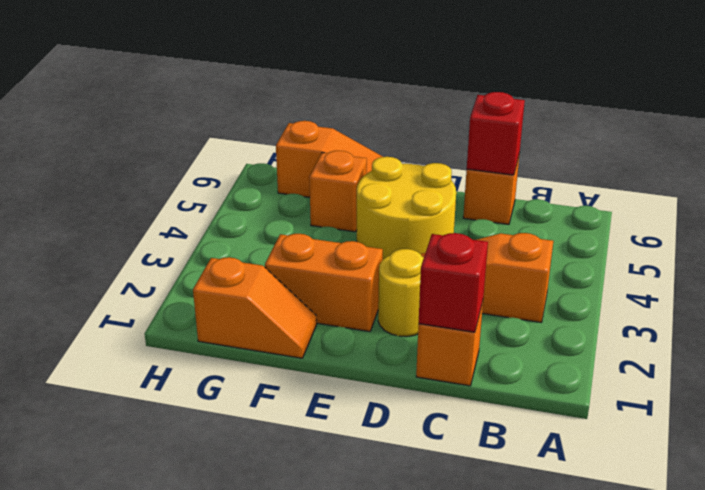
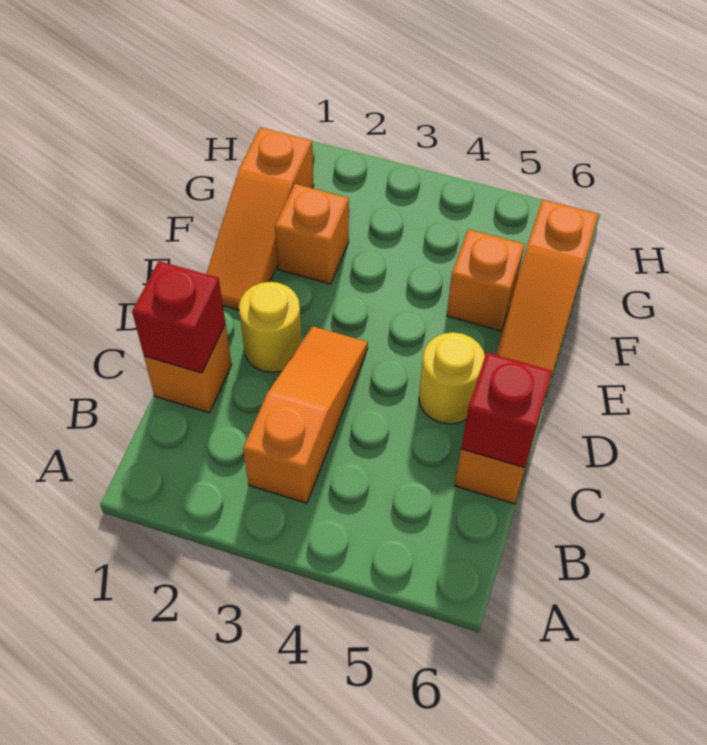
yellow round brick D4:E5 level 1 -> yellow round brick D5 level 1
orange brick E2:F2 level 1 -> orange brick F2 level 1
orange slope F1:G1 level 1 top G -> orange slope E1:G1 level 1 top G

§ WHAT TO PRODUCE
Line by line and exactly, write out the material above. Skip the pictures.

§ ANSWER BOX
yellow round brick D4:E5 level 1 -> yellow round brick D5 level 1
orange brick E2:F2 level 1 -> orange brick F2 level 1
orange slope F1:G1 level 1 top G -> orange slope E1:G1 level 1 top G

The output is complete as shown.